## What the task asks
Write out the entries exactly, leaving out every picture.

Difference listings
────
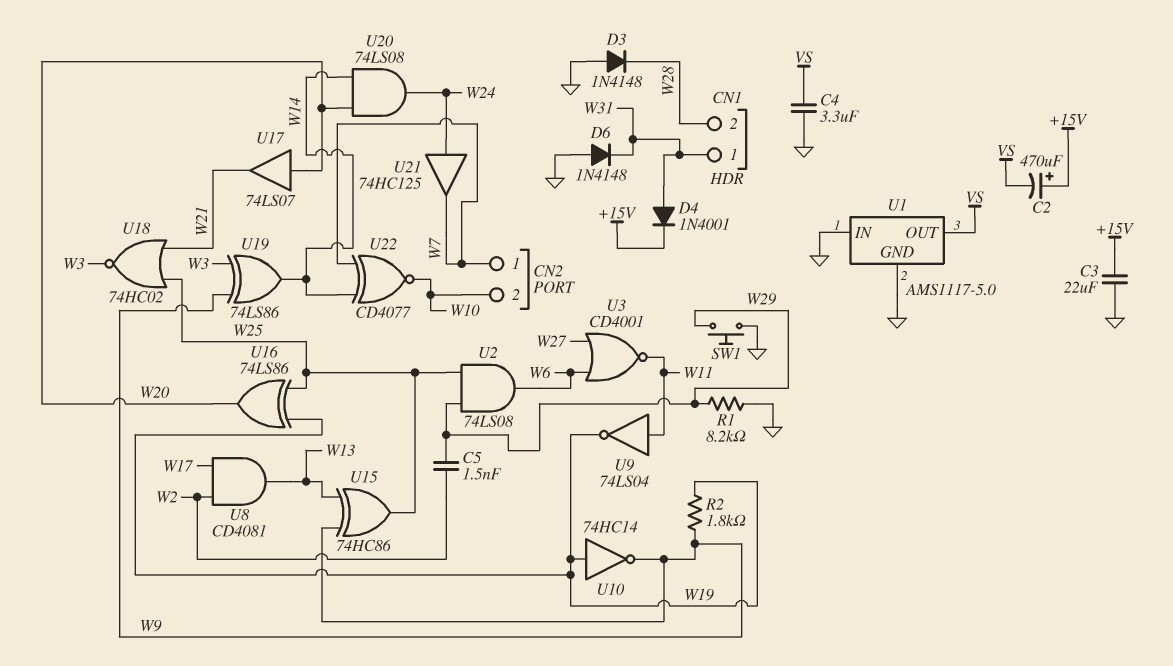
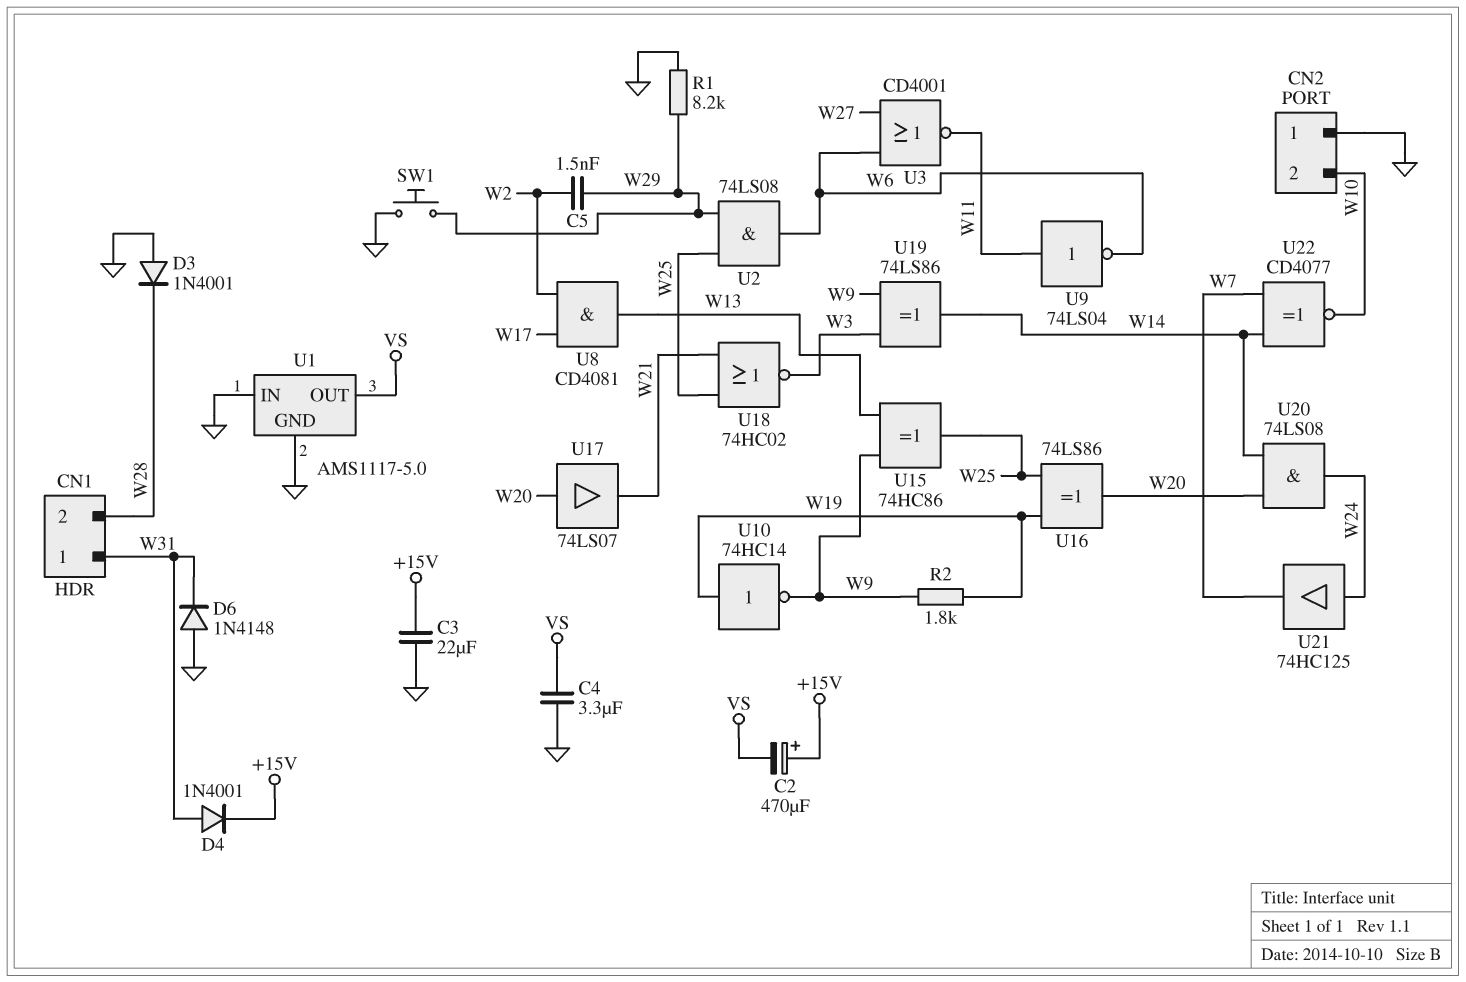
CN2 pin 1: W7 -> GND
D3: diode 1N4148 (A GND, K W28) -> diode 1N4001 (A GND, K W28)
U9: NOT 74LS04 (in W11, out W19) -> NOT 74LS04 (in W11, out W6)

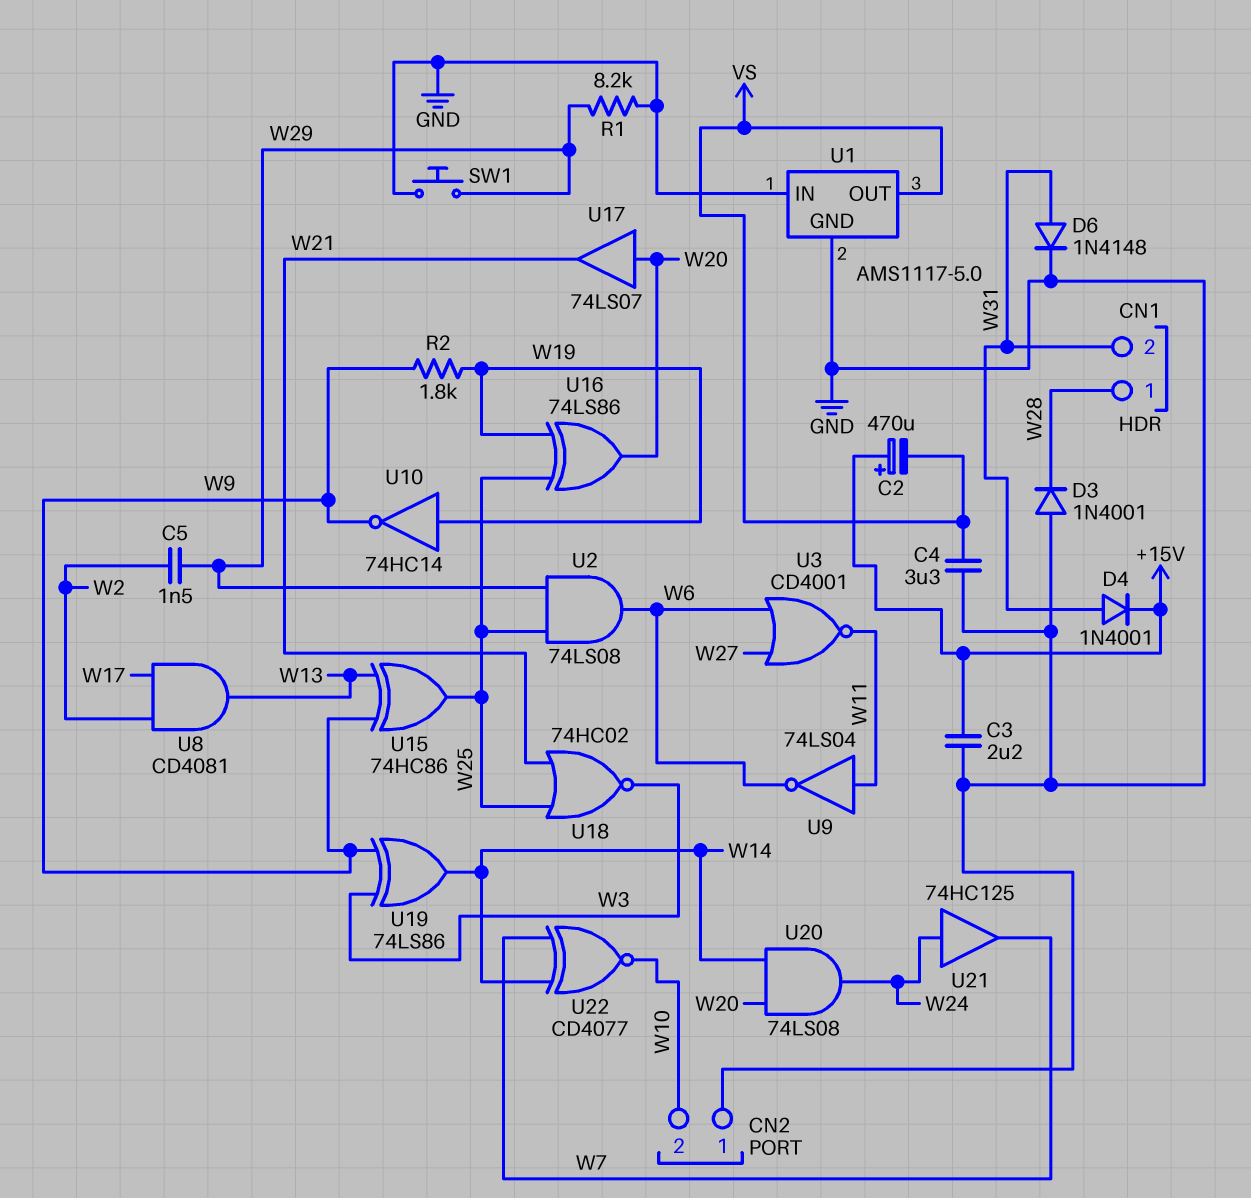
C3: 22uF (+15V, GND) -> 2.2uF (+15V, GND)
CN1 pin 1: W31 -> W28
CN1 pin 2: W28 -> W31
D6: diode 1N4148 (A GND, K W31) -> diode 1N4148 (A W31, K GND)

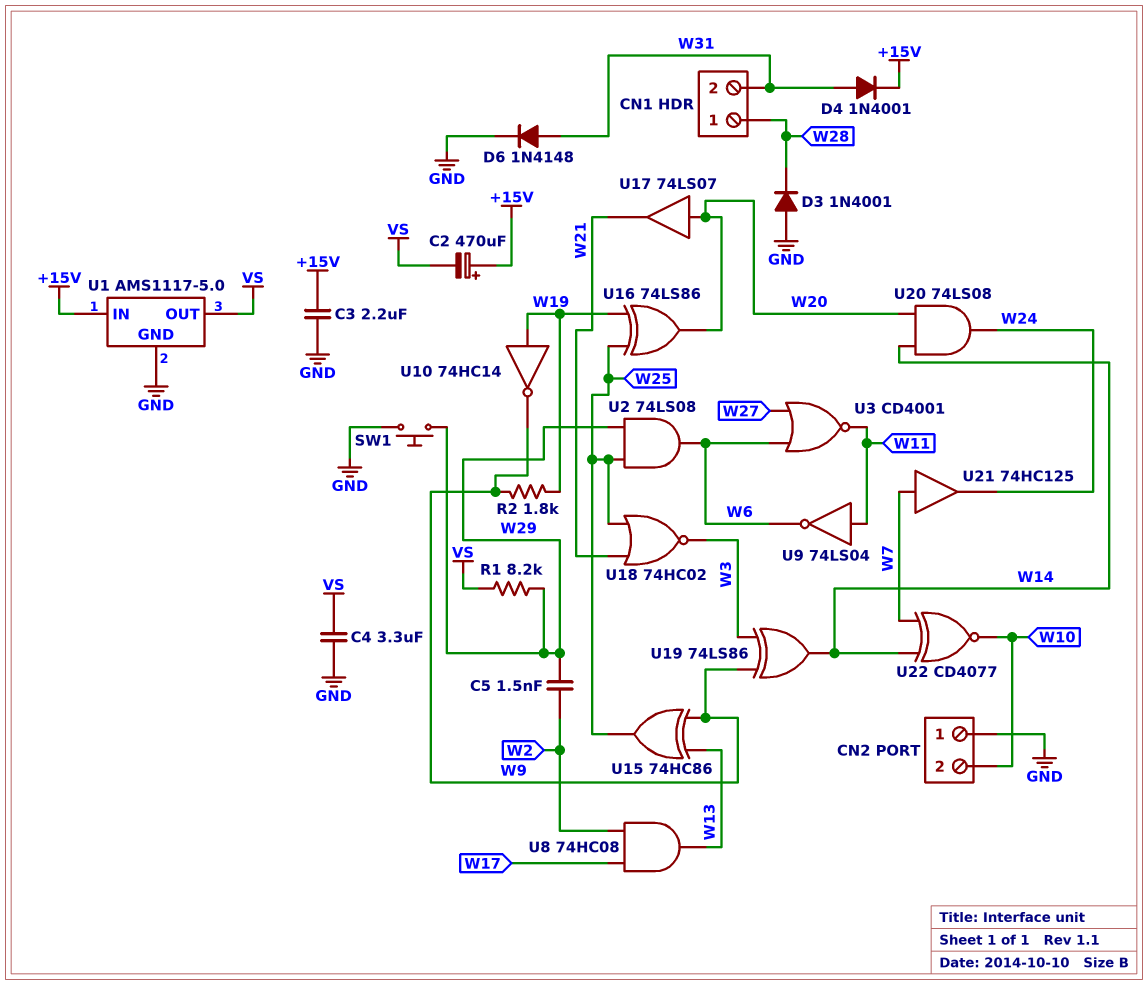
R1: 8.2k (GND, W29) -> 8.2k (VS, W29)
U1 pin IN: GND -> +15V
U8: AND CD4081 (in W2, in W17, out W13) -> AND 74HC08 (in W2, in W17, out W13)
U21: buffer 74HC125 (in W24, out W7) -> buffer 74HC125 (in W7, out W24)

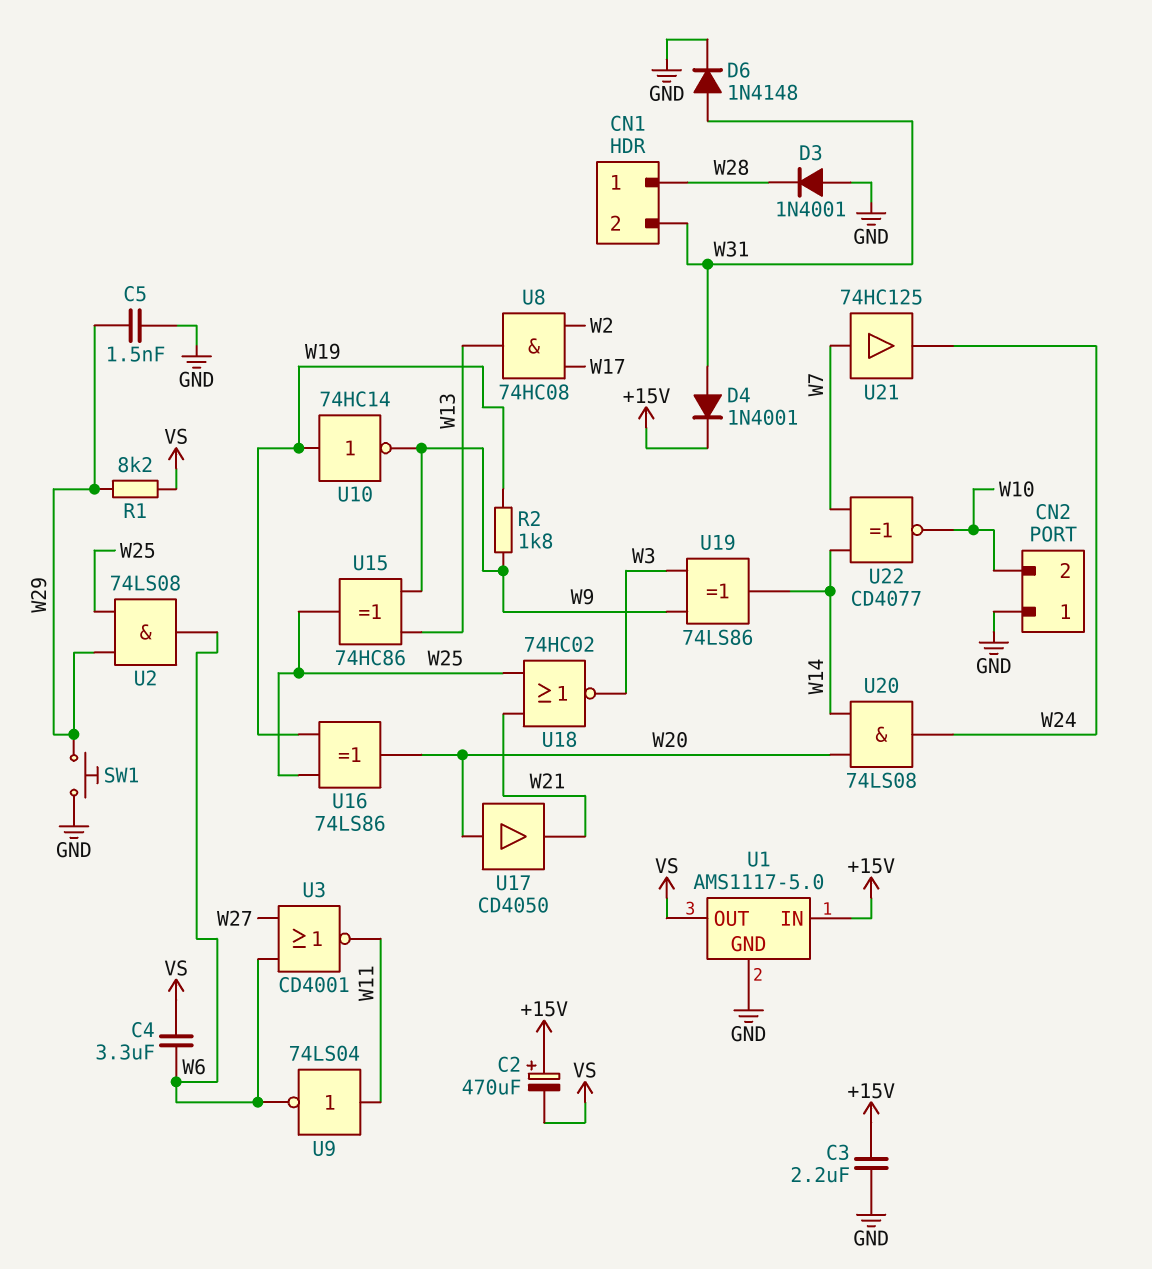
C4: 3.3uF (GND, VS) -> 3.3uF (VS, W6)
C5: 1.5nF (W2, W29) -> 1.5nF (GND, W29)
U17: buffer 74LS07 (in W20, out W21) -> buffer CD4050 (in W20, out W21)

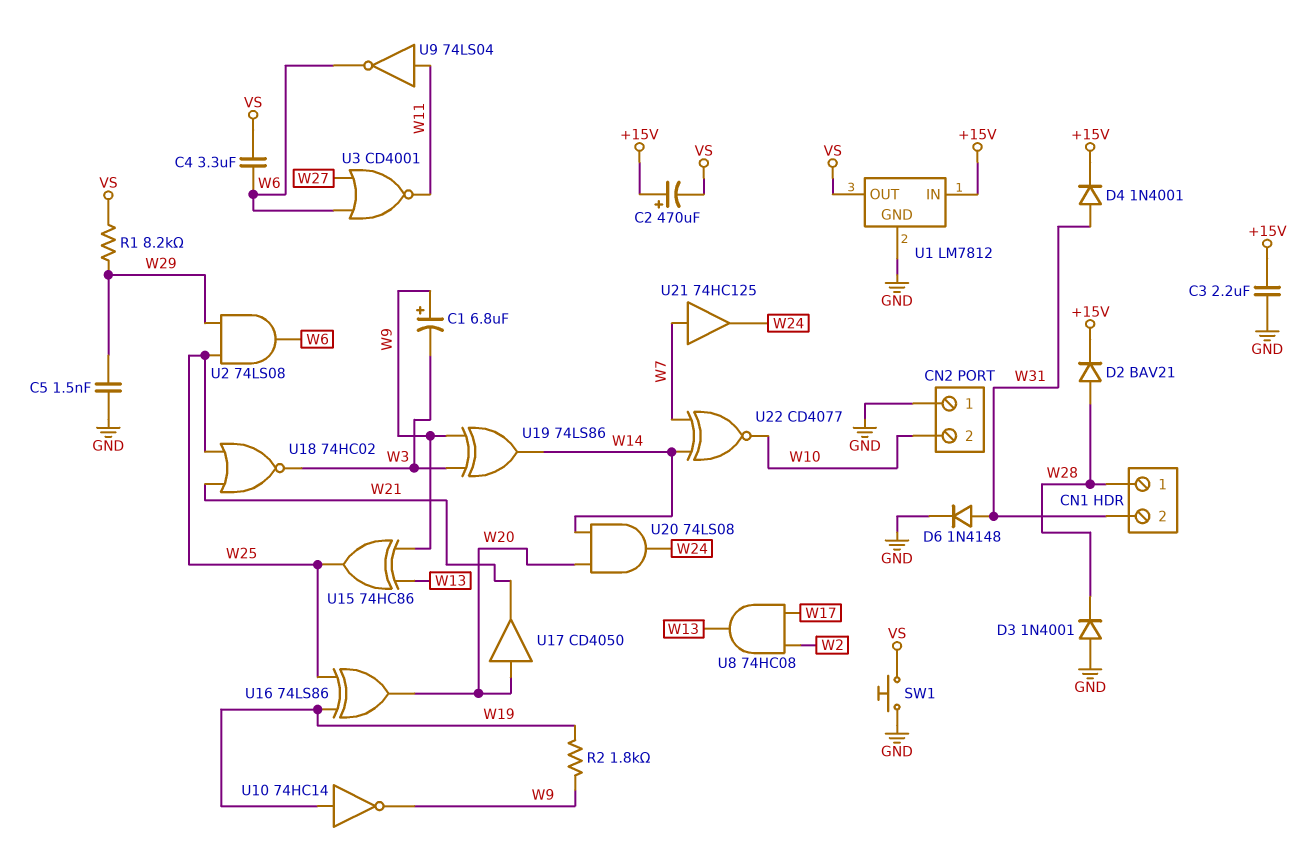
C1: none -> 6.8uF (plus W9, minus W3)
D2: none -> diode BAV21 (A W28, K +15V)
SW1: button (GND, W29) -> button (GND, VS)
U1: AMS1117-5.0 -> LM7812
────
## Output below
CN2 pin 1: W7 -> GND
D3: diode 1N4148 (A GND, K W28) -> diode 1N4001 (A GND, K W28)
U9: NOT 74LS04 (in W11, out W19) -> NOT 74LS04 (in W11, out W6)

C3: 22uF (+15V, GND) -> 2.2uF (+15V, GND)
CN1 pin 1: W31 -> W28
CN1 pin 2: W28 -> W31
D6: diode 1N4148 (A GND, K W31) -> diode 1N4148 (A W31, K GND)

R1: 8.2k (GND, W29) -> 8.2k (VS, W29)
U1 pin IN: GND -> +15V
U8: AND CD4081 (in W2, in W17, out W13) -> AND 74HC08 (in W2, in W17, out W13)
U21: buffer 74HC125 (in W24, out W7) -> buffer 74HC125 (in W7, out W24)

C4: 3.3uF (GND, VS) -> 3.3uF (VS, W6)
C5: 1.5nF (W2, W29) -> 1.5nF (GND, W29)
U17: buffer 74LS07 (in W20, out W21) -> buffer CD4050 (in W20, out W21)

C1: none -> 6.8uF (plus W9, minus W3)
D2: none -> diode BAV21 (A W28, K +15V)
SW1: button (GND, W29) -> button (GND, VS)
U1: AMS1117-5.0 -> LM7812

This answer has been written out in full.